TASK PROMPT:
Reproduce verbatim only the line that holds "C5: 10uF (VEXT, W17) -> none" and the lines that follow it to the end of the listing.

RECORDS SUPPLIED:
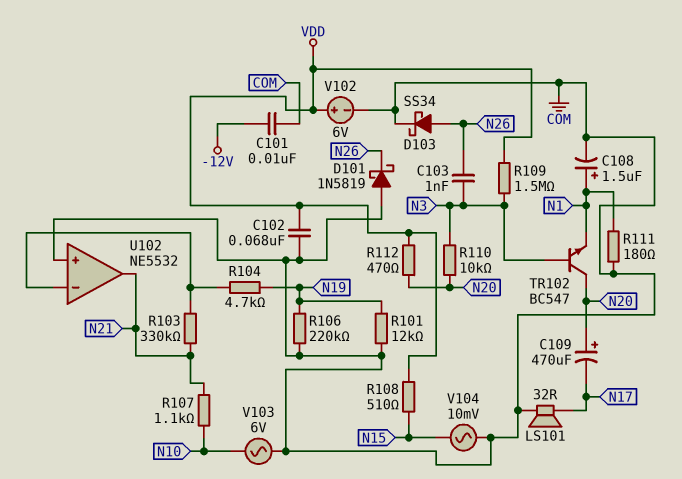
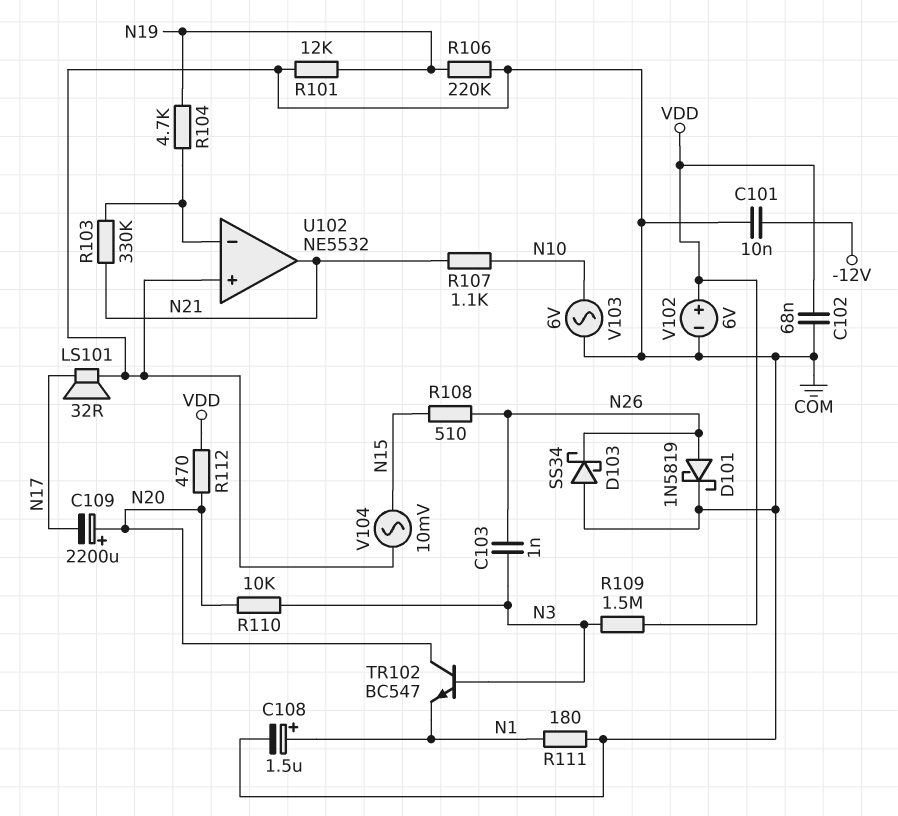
C109: 470uF (plus N20, minus N17) -> 2200uF (plus N20, minus N17)
D101: schottky 1N5819 (A COM, K N26) -> schottky 1N5819 (A N26, K COM)
D103: schottky SS34 (A N26, K COM) -> schottky SS34 (A COM, K N26)
R108: 510 (N15, VDD) -> 510 (N15, N26)

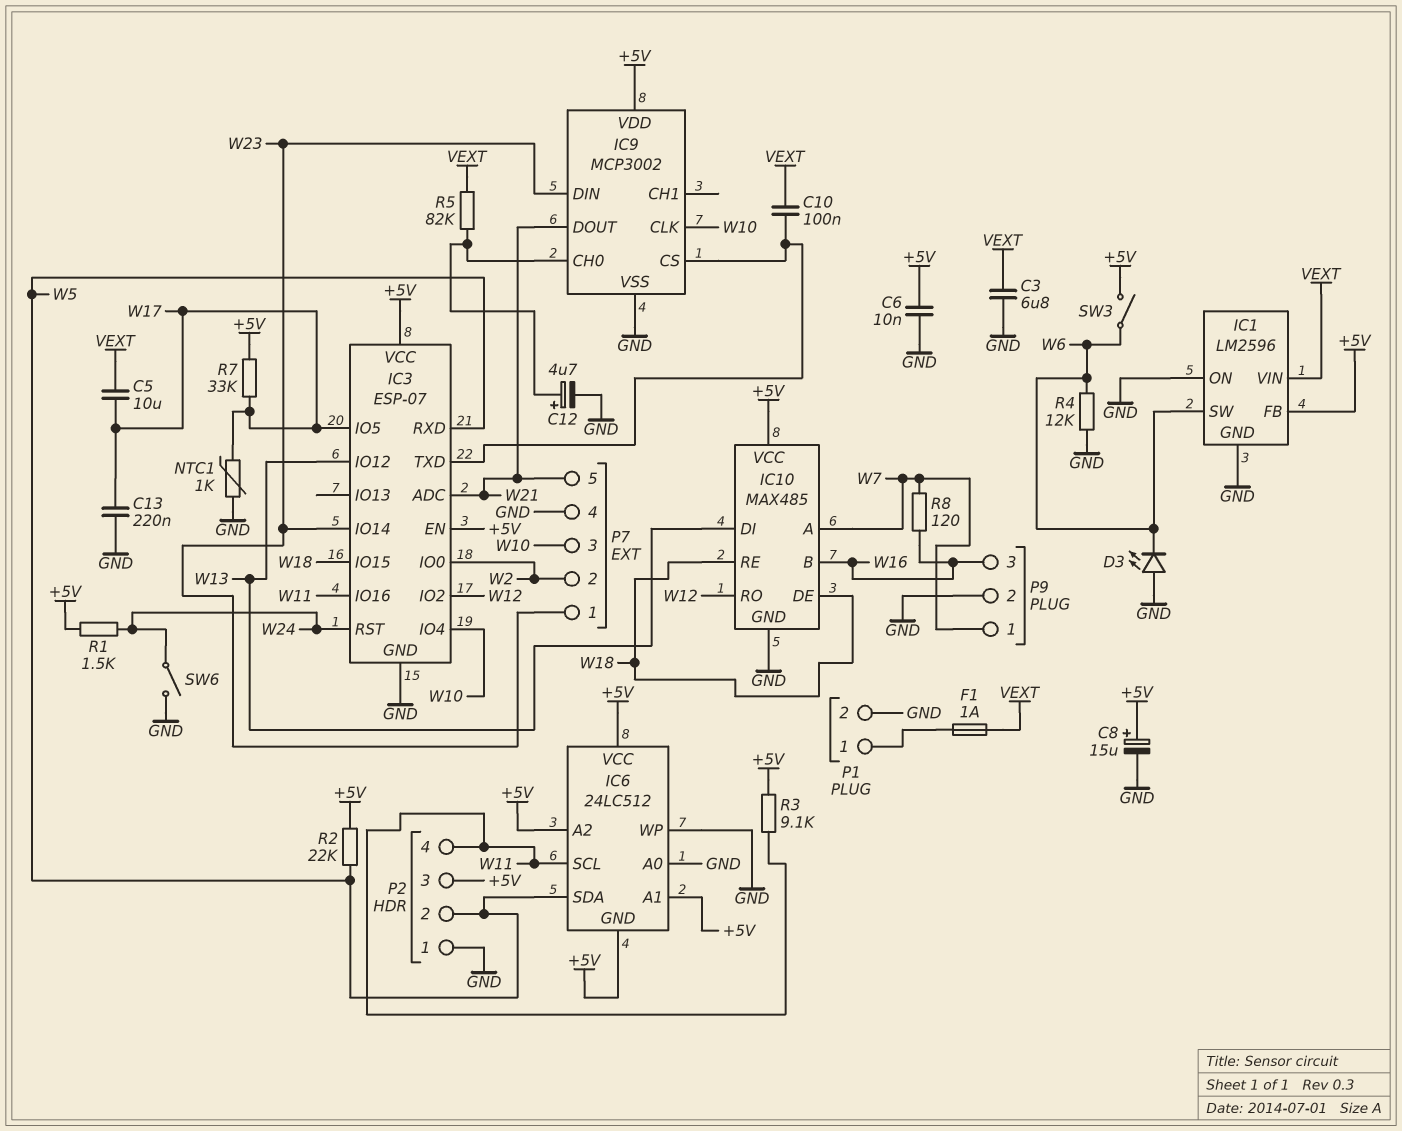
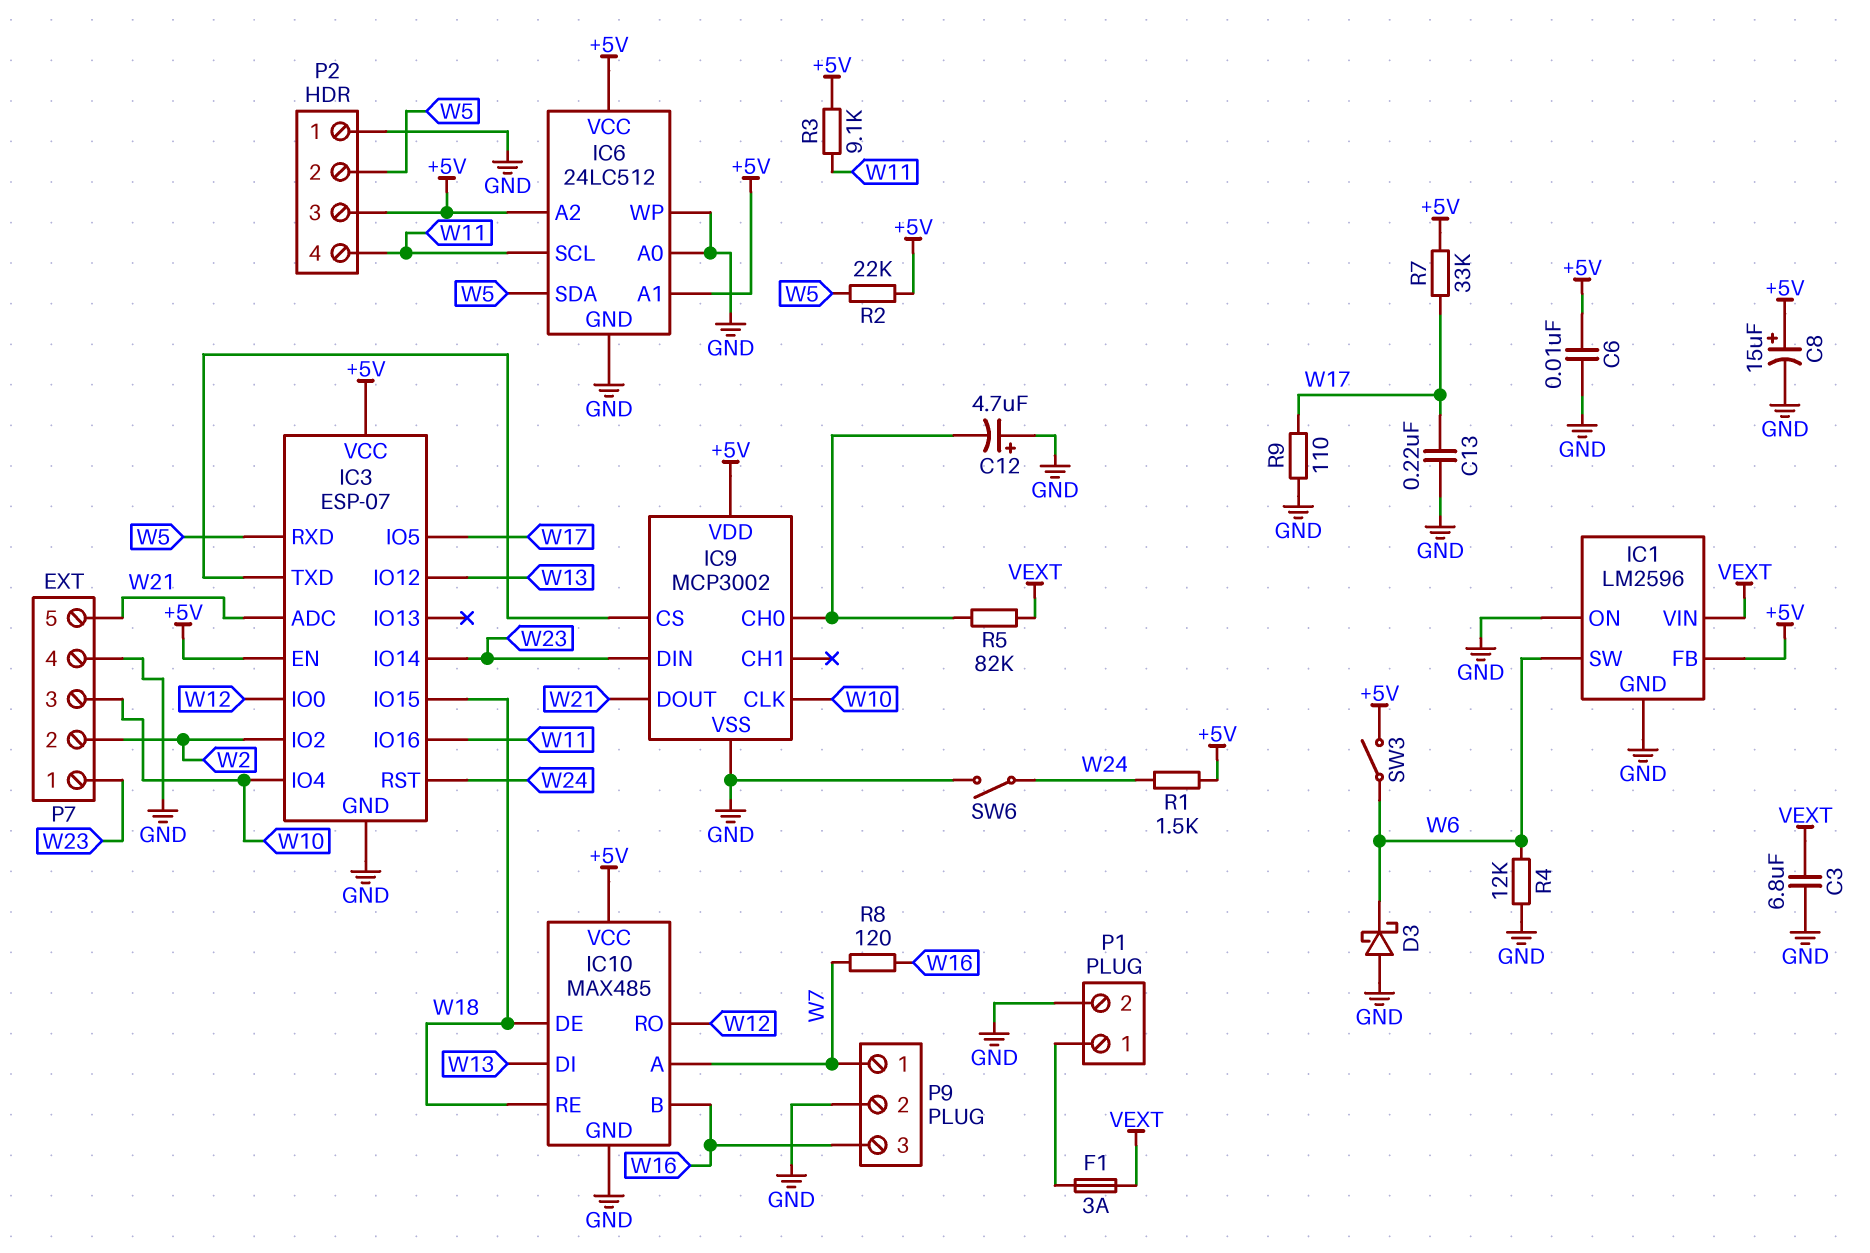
C5: 10uF (VEXT, W17) -> none
C10: 100nF (IC3/TXD, VEXT) -> none
C12: 4.7uF (plus IC9/CH0, minus GND) -> 4.7uF (plus GND, minus IC9/CH0)
D3: LED (A GND, K W6) -> schottky (A GND, K W6)
F1: 1A (P1/1, VEXT) -> 3A (P1/1, VEXT)
IC3 pin IO0: W2 -> W12
IC3 pin IO2: W12 -> W2
IC6 pin GND: +5V -> GND
NTC1: 1k (GND, W17) -> none
R9: none -> 110 (GND, W17)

ANSWER FOR THIS EXERCISE:
C5: 10uF (VEXT, W17) -> none
C10: 100nF (IC3/TXD, VEXT) -> none
C12: 4.7uF (plus IC9/CH0, minus GND) -> 4.7uF (plus GND, minus IC9/CH0)
D3: LED (A GND, K W6) -> schottky (A GND, K W6)
F1: 1A (P1/1, VEXT) -> 3A (P1/1, VEXT)
IC3 pin IO0: W2 -> W12
IC3 pin IO2: W12 -> W2
IC6 pin GND: +5V -> GND
NTC1: 1k (GND, W17) -> none
R9: none -> 110 (GND, W17)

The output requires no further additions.